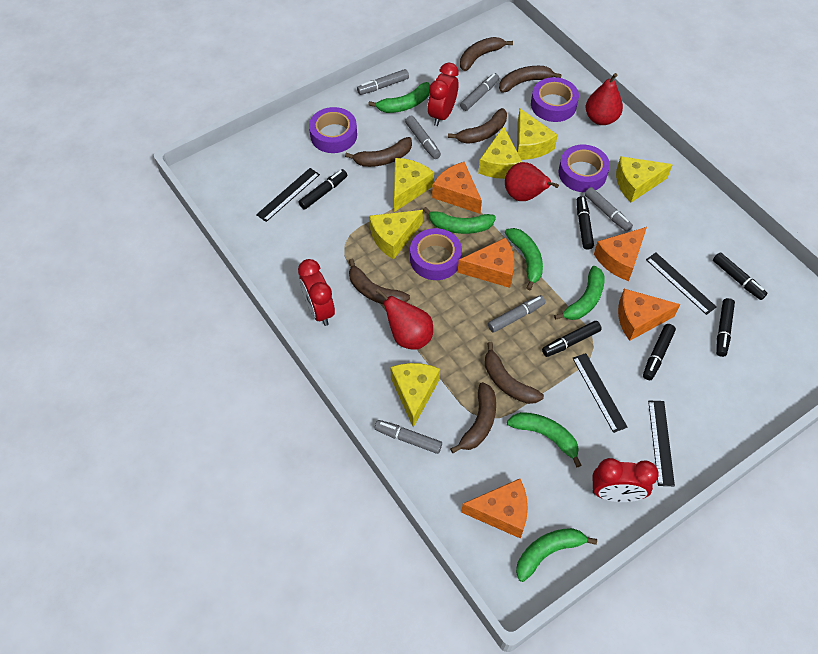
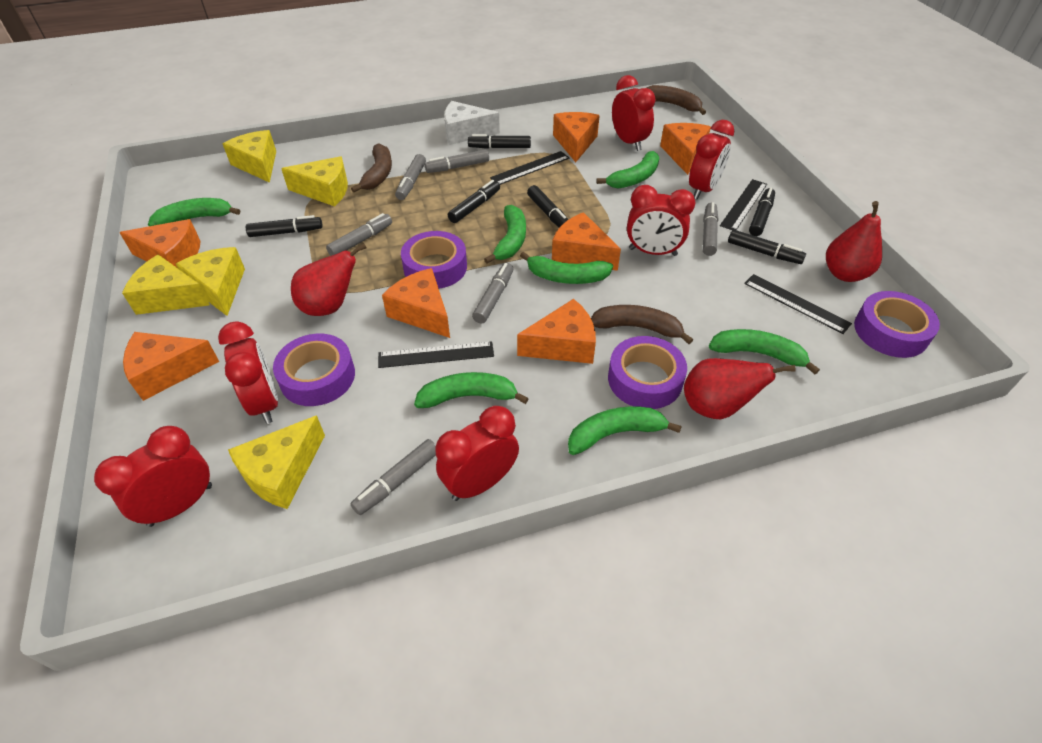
brown banana: 7 -> 3
green banana: 6 -> 7
orange cheese: 5 -> 7
red clock: 3 -> 6
white cheese: 0 -> 1
yellow cheese: 6 -> 5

What the task asks —
Set down the entries above word for word, but drop any image.

Solution for this problem —
brown banana: 7 -> 3
green banana: 6 -> 7
orange cheese: 5 -> 7
red clock: 3 -> 6
white cheese: 0 -> 1
yellow cheese: 6 -> 5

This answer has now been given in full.